- **TASK DIRECTIONS**: Retype all entries exactly, skipping pictures.

== INPUT DATA ==

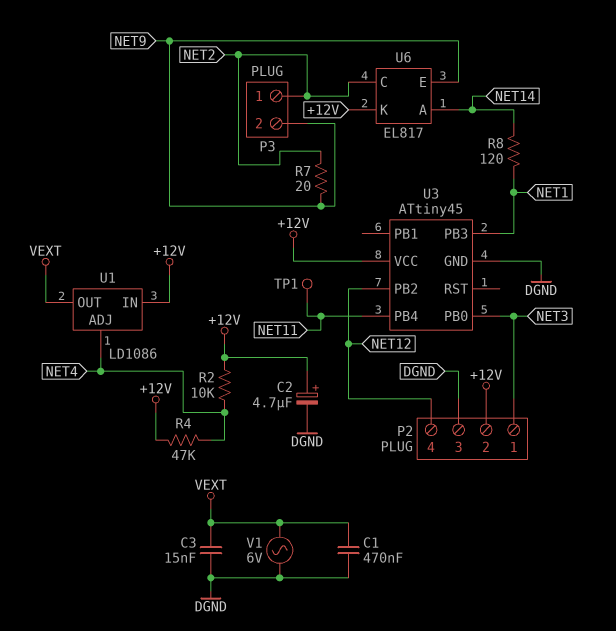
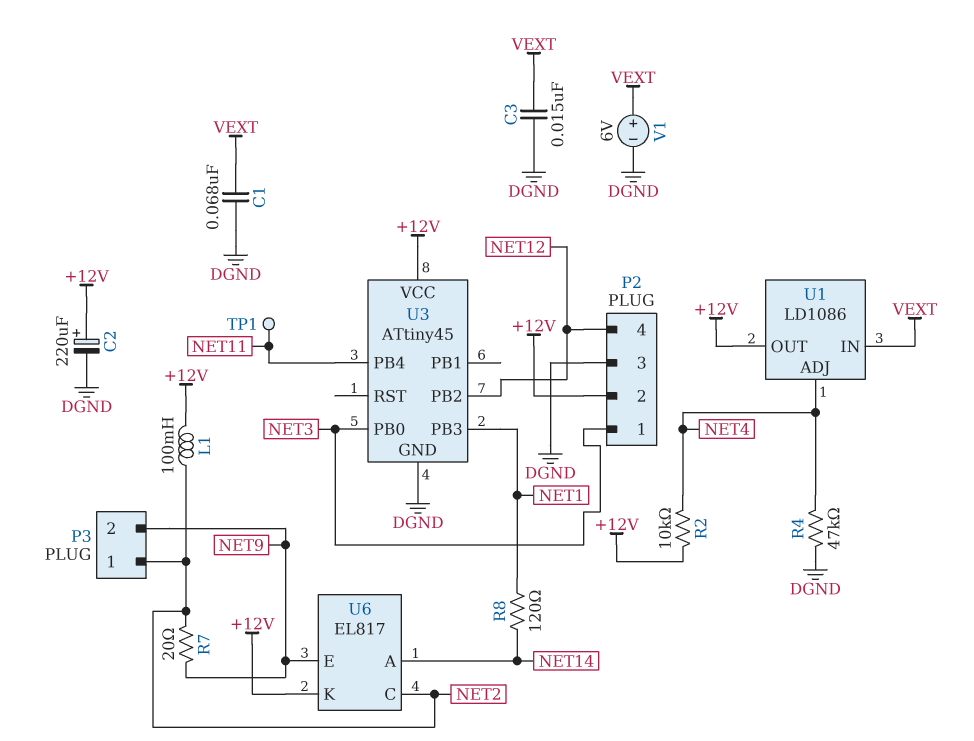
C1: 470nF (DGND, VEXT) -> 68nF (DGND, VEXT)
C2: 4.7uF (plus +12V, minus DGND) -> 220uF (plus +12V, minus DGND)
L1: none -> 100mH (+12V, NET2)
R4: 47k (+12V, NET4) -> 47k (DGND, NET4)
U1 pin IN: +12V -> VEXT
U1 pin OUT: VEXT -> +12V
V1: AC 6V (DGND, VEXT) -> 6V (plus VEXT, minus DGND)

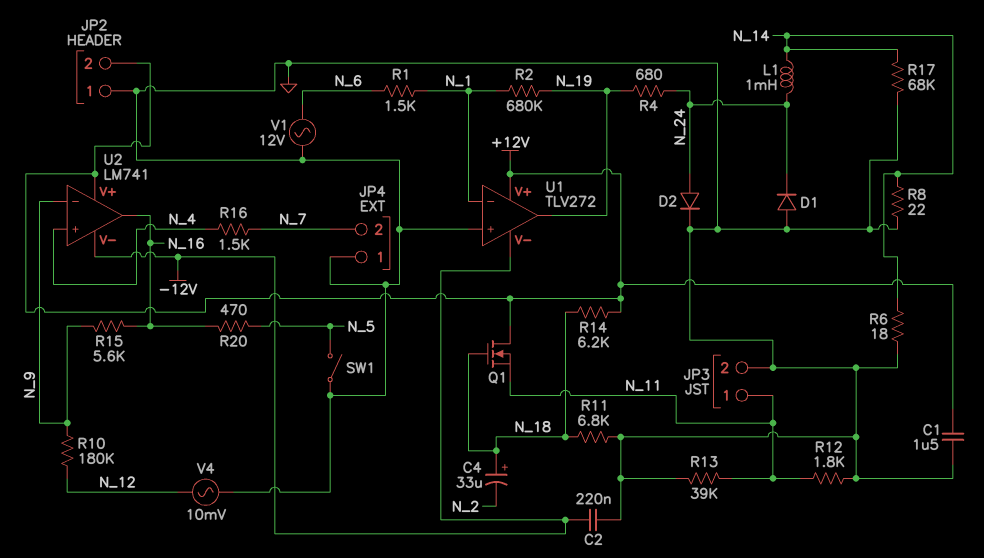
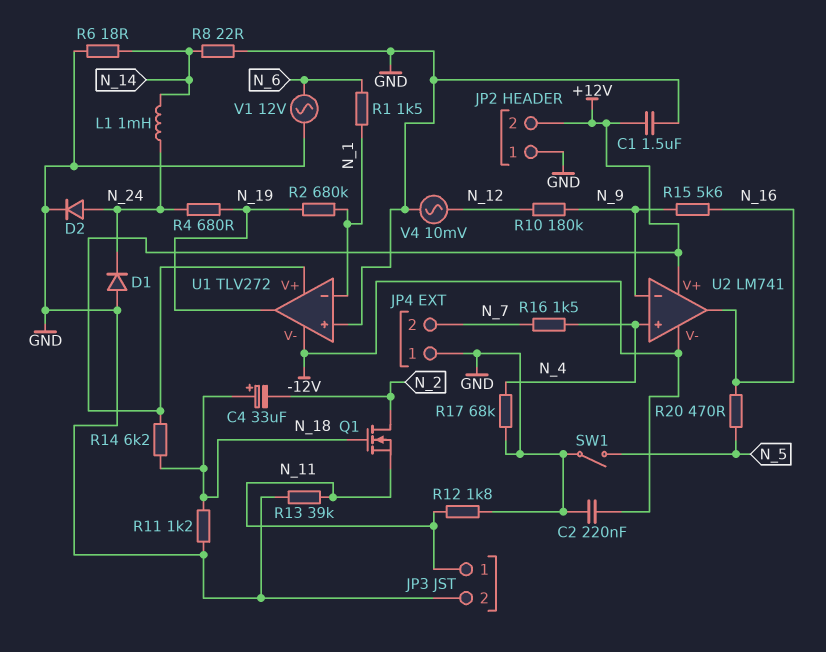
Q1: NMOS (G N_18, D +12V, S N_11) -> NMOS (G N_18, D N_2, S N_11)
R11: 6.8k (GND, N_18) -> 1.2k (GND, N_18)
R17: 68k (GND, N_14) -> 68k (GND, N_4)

===

- **TASK SOLUTION**:
C1: 470nF (DGND, VEXT) -> 68nF (DGND, VEXT)
C2: 4.7uF (plus +12V, minus DGND) -> 220uF (plus +12V, minus DGND)
L1: none -> 100mH (+12V, NET2)
R4: 47k (+12V, NET4) -> 47k (DGND, NET4)
U1 pin IN: +12V -> VEXT
U1 pin OUT: VEXT -> +12V
V1: AC 6V (DGND, VEXT) -> 6V (plus VEXT, minus DGND)

Q1: NMOS (G N_18, D +12V, S N_11) -> NMOS (G N_18, D N_2, S N_11)
R11: 6.8k (GND, N_18) -> 1.2k (GND, N_18)
R17: 68k (GND, N_14) -> 68k (GND, N_4)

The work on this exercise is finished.